Requirement
Quote the records below word for word, please, from the very first line through the one that contains "gray square: (139, 140)", and nothing beyond it.

Material supplied
⁂

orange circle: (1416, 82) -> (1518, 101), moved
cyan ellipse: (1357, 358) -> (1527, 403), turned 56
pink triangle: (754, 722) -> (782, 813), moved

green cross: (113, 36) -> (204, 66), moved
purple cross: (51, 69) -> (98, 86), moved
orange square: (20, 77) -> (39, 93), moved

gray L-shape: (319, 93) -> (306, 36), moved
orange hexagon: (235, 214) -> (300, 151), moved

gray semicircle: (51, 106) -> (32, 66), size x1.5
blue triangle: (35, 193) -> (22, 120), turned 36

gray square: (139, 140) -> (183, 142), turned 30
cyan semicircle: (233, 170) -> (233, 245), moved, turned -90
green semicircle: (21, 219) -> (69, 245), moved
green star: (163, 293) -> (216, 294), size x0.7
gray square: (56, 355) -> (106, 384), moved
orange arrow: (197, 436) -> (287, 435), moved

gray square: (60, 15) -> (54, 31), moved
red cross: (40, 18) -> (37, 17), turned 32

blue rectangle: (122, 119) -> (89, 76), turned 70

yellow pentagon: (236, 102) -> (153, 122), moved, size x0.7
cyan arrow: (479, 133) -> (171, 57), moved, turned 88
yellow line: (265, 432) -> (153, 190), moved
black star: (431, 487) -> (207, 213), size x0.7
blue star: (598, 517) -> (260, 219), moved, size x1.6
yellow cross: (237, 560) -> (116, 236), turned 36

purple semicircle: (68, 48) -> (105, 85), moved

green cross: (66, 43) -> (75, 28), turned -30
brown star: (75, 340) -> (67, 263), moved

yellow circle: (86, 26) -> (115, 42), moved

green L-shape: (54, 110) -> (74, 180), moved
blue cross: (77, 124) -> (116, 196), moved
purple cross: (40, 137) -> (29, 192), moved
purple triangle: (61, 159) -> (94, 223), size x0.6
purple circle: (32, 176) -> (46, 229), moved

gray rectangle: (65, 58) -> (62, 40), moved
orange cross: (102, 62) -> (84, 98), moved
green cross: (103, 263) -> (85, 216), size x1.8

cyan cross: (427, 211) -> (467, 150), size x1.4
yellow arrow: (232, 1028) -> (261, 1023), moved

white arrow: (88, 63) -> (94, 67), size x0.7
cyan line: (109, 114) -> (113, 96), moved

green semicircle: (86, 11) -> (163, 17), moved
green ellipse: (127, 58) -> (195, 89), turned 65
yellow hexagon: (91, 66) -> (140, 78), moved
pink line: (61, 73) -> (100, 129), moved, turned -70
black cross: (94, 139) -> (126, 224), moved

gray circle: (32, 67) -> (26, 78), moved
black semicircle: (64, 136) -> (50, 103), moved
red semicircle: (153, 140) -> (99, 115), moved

⁂

Exercise result
orange circle: (1416, 82) -> (1518, 101), moved
cyan ellipse: (1357, 358) -> (1527, 403), turned 56
pink triangle: (754, 722) -> (782, 813), moved

green cross: (113, 36) -> (204, 66), moved
purple cross: (51, 69) -> (98, 86), moved
orange square: (20, 77) -> (39, 93), moved

gray L-shape: (319, 93) -> (306, 36), moved
orange hexagon: (235, 214) -> (300, 151), moved

gray semicircle: (51, 106) -> (32, 66), size x1.5
blue triangle: (35, 193) -> (22, 120), turned 36

gray square: (139, 140) -> (183, 142), turned 30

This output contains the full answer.